*RECORDS SUPPLIED*:
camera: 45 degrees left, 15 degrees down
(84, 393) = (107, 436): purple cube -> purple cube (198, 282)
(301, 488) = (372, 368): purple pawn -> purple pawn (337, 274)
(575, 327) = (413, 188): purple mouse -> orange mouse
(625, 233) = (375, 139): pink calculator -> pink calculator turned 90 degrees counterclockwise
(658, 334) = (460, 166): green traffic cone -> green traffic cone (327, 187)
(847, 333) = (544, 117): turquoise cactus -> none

...

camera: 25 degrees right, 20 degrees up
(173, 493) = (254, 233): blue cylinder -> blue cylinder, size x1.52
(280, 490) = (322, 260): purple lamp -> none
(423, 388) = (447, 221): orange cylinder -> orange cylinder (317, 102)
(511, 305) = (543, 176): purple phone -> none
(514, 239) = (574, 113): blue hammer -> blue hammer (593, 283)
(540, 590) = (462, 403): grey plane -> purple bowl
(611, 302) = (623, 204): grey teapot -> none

*JOB ITEM*: Look through the entries above, and wherever a line holds the word "camera", copy it.

*WRITTEN SOLUTION*:
camera: 45 degrees left, 15 degrees down
camera: 25 degrees right, 20 degrees up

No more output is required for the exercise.